Stored items
==*==

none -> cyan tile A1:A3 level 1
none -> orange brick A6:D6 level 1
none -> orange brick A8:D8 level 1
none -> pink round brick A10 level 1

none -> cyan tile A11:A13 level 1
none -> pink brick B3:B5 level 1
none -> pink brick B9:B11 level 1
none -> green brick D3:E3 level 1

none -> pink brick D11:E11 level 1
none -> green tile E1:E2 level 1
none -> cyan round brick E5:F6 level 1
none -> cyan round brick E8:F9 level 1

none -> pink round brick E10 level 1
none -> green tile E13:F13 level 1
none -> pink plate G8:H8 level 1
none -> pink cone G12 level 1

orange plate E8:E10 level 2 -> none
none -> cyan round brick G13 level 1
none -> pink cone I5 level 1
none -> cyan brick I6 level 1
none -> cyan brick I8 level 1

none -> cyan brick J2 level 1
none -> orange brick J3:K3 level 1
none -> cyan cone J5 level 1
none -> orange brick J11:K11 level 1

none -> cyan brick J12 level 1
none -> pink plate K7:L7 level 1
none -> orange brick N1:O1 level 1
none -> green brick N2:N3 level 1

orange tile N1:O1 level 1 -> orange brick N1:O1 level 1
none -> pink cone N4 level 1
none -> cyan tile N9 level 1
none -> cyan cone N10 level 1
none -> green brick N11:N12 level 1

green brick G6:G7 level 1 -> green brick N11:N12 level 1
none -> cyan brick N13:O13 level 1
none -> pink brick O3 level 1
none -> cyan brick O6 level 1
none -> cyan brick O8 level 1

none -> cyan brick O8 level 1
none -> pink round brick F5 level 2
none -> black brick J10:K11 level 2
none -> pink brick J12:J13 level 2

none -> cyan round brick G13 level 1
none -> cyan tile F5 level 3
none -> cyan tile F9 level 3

==*==

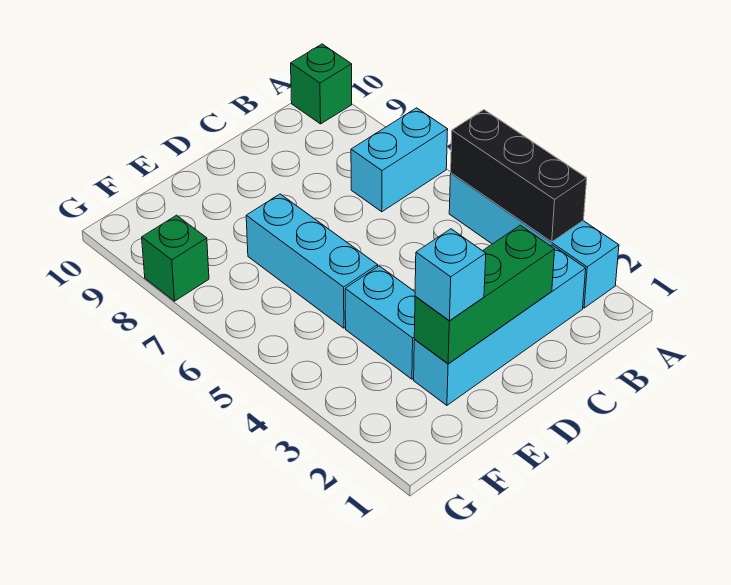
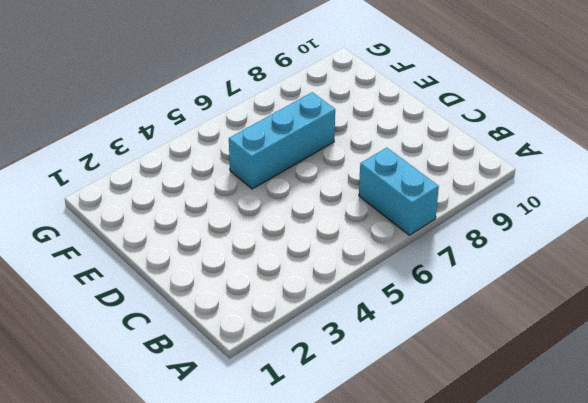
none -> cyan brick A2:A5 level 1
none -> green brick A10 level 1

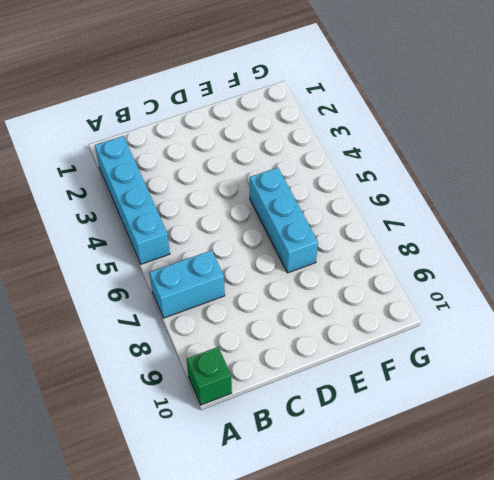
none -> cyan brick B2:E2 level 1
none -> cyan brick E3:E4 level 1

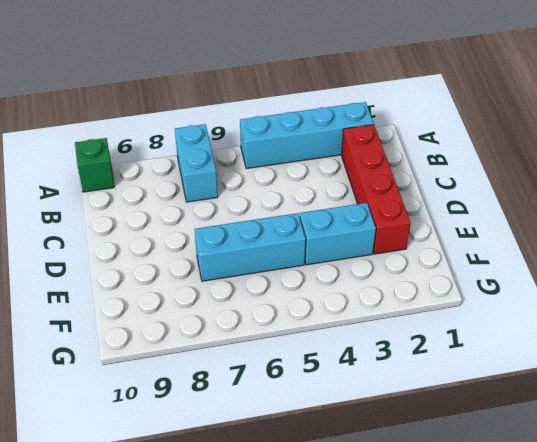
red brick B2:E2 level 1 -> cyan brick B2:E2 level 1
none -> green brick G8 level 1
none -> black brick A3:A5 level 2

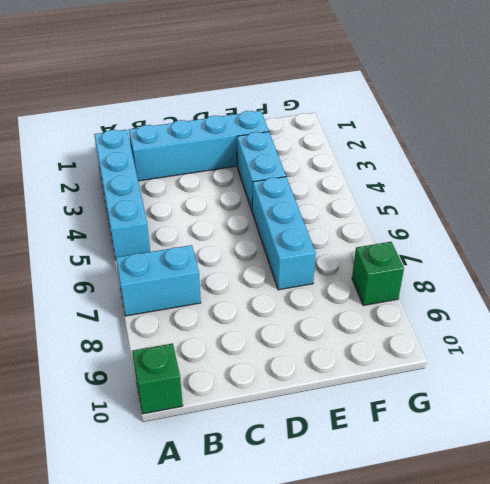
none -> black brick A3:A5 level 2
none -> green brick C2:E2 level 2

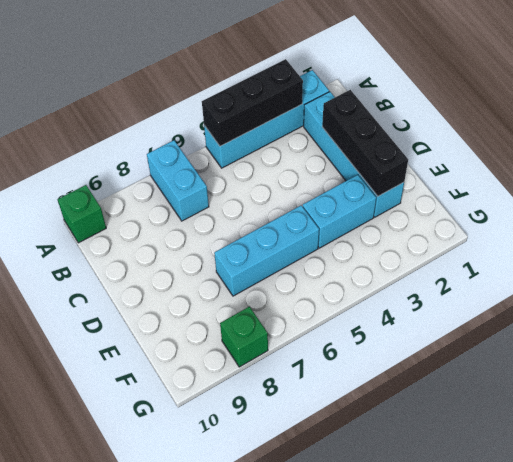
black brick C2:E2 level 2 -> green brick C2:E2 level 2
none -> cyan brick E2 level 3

==*==

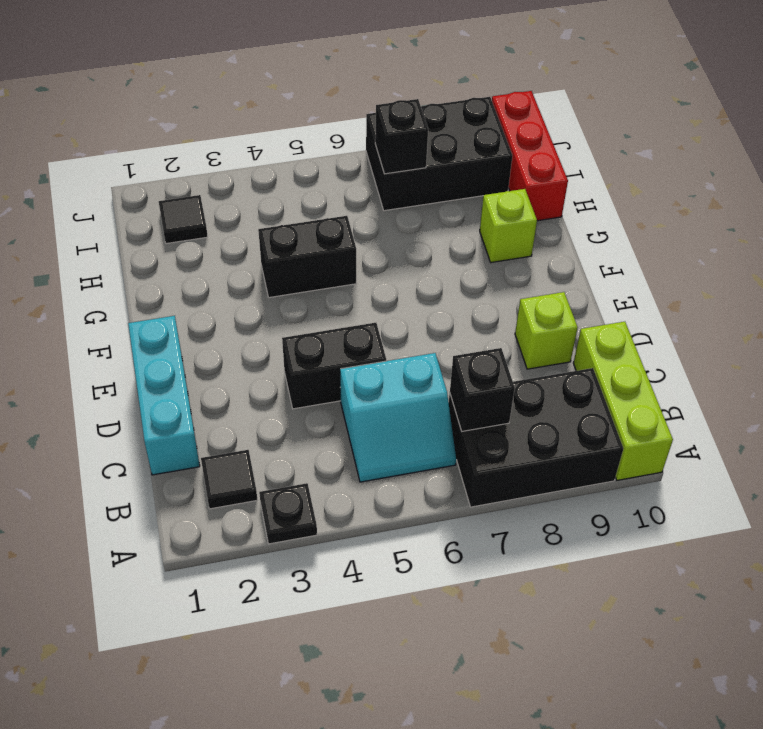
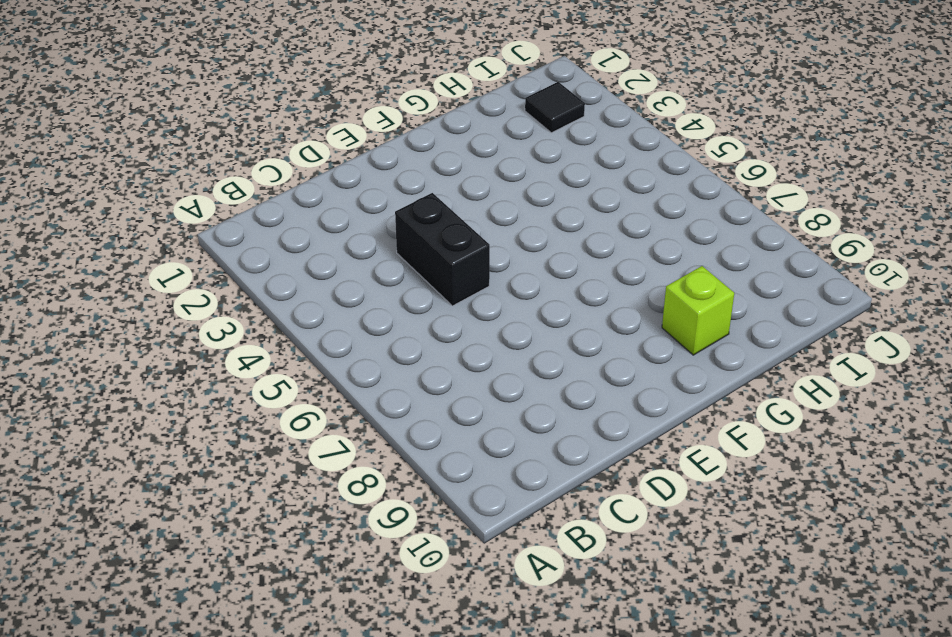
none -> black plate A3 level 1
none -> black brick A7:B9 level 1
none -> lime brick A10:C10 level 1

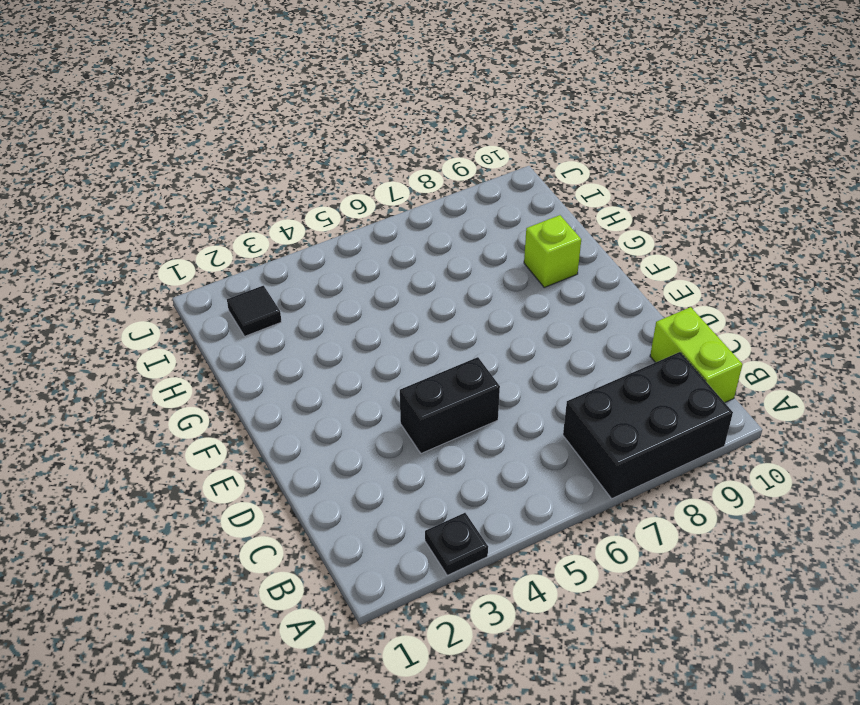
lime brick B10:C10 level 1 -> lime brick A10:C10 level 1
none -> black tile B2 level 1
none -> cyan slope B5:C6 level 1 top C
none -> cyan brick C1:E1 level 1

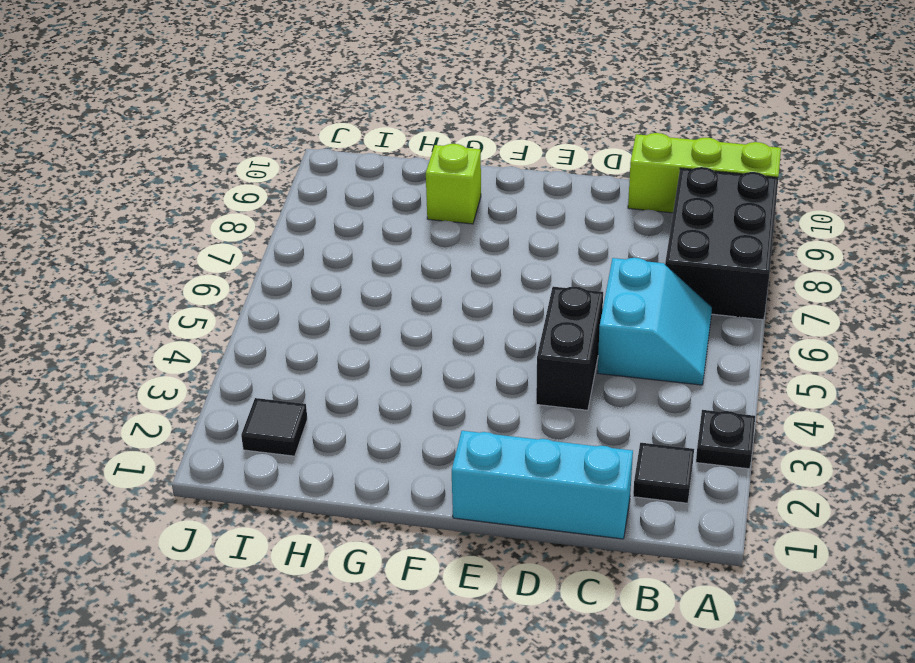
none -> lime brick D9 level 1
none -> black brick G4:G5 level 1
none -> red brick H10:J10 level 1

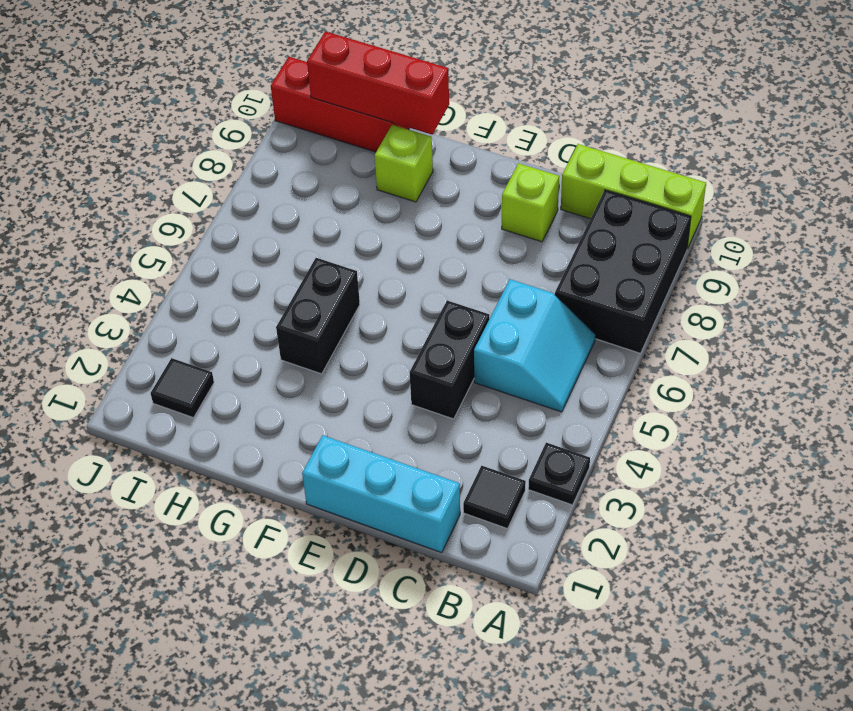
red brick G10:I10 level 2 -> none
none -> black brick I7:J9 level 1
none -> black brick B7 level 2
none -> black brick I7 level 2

==*==

What to print is the stretch of entries from the line with "red brick B2:E2" up to and including the line with "none -> cyan brick E2 level 3". Please print it exactly and leave out the pictures.

red brick B2:E2 level 1 -> cyan brick B2:E2 level 1
none -> green brick G8 level 1
none -> black brick A3:A5 level 2

none -> black brick A3:A5 level 2
none -> green brick C2:E2 level 2

black brick C2:E2 level 2 -> green brick C2:E2 level 2
none -> cyan brick E2 level 3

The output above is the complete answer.